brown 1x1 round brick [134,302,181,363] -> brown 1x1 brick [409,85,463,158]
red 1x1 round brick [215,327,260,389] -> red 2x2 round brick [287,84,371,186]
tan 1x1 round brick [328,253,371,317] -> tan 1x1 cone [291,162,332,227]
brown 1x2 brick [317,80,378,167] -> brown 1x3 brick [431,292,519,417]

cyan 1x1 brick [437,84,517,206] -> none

...

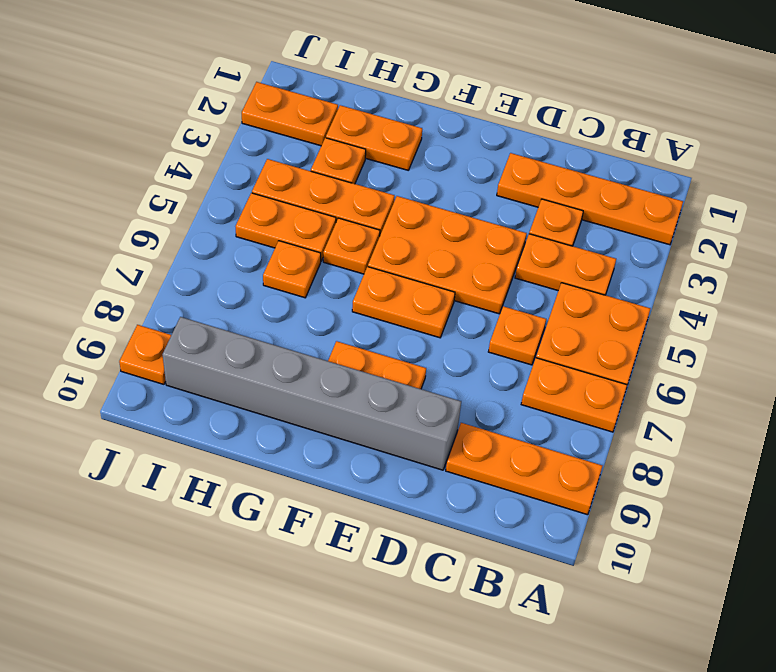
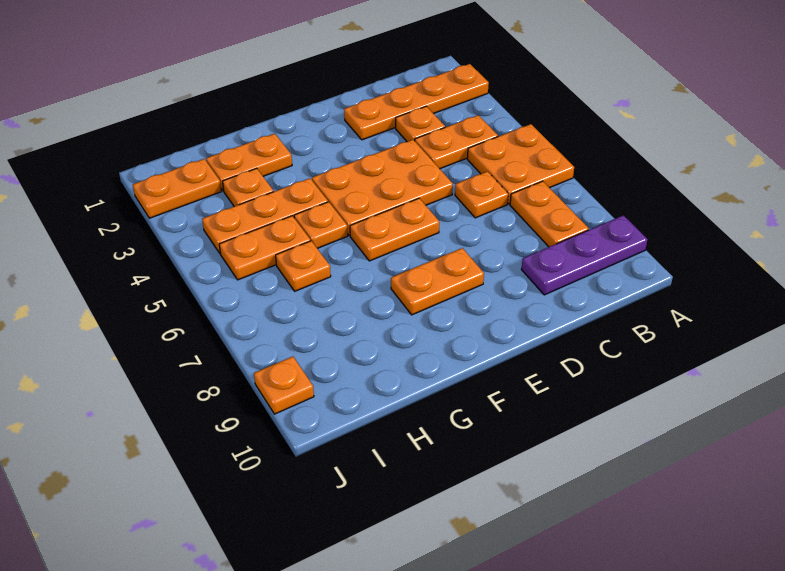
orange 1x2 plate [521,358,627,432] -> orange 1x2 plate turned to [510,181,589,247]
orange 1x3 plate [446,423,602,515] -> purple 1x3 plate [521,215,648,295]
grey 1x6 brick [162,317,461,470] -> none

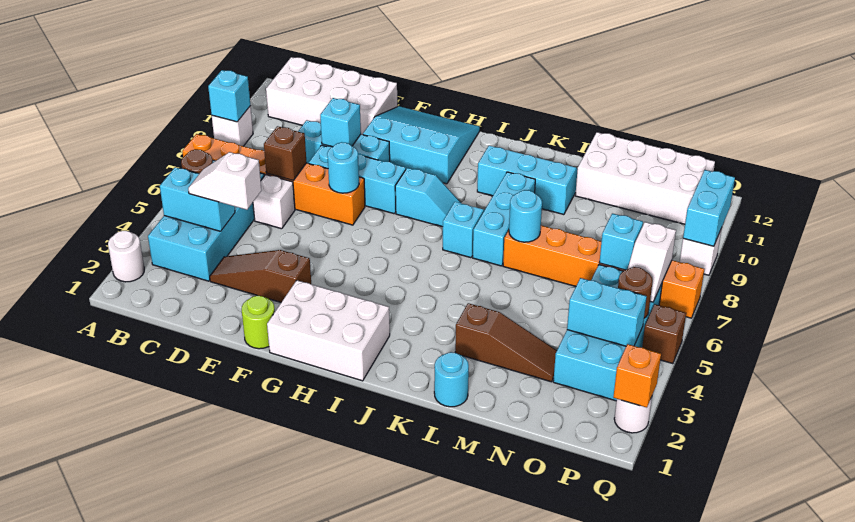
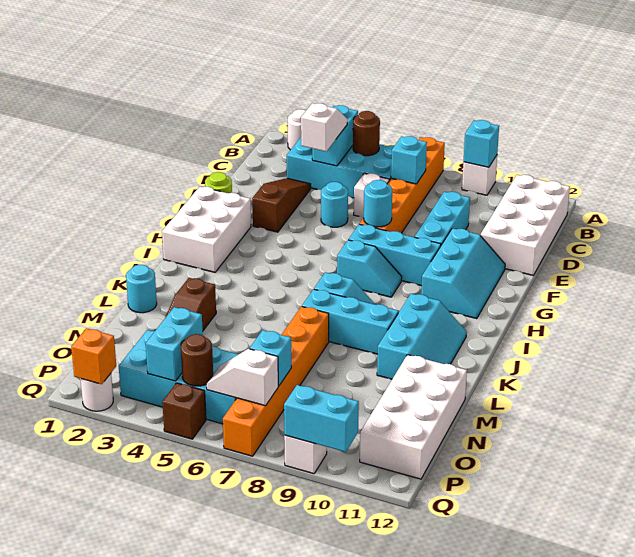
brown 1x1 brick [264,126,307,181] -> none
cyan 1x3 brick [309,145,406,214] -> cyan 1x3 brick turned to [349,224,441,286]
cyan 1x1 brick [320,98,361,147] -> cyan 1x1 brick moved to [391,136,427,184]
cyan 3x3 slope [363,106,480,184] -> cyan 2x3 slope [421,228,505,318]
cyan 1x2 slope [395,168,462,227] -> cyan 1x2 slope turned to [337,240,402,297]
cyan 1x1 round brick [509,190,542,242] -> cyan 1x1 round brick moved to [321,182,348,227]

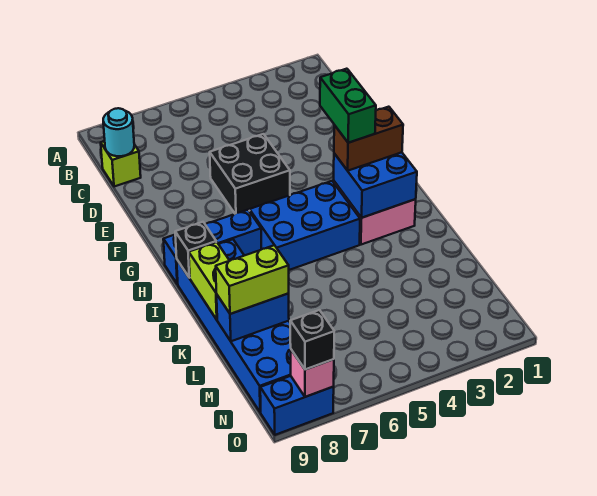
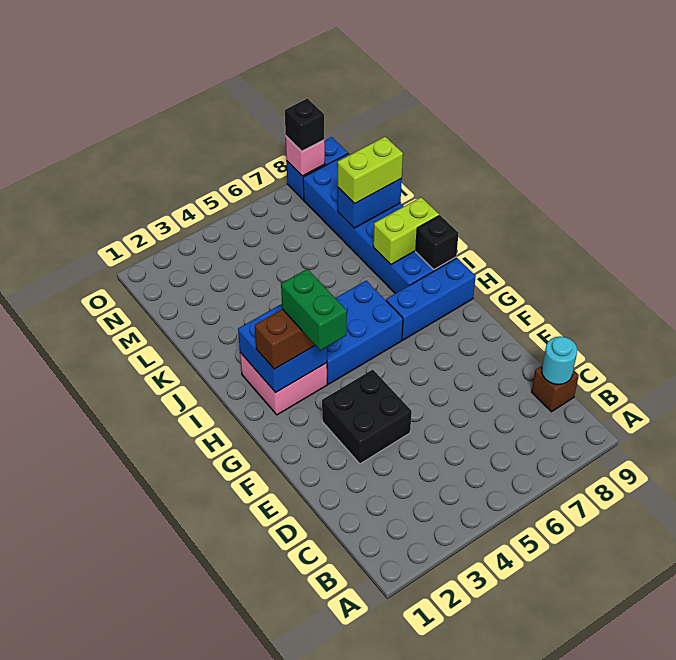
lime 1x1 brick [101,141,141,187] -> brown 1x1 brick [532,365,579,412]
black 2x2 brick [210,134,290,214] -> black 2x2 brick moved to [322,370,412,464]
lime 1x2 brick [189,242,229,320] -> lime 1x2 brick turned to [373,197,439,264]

▸ Problem
Set down again, word for word, the stretch of records from the line with "tan 1x1 round" to the line with "cyan 1x1 brick [437,84,517,206] -> none", both of those lines included.

▸ Response area
tan 1x1 round brick [328,253,371,317] -> tan 1x1 cone [291,162,332,227]
brown 1x2 brick [317,80,378,167] -> brown 1x3 brick [431,292,519,417]

cyan 1x1 brick [437,84,517,206] -> none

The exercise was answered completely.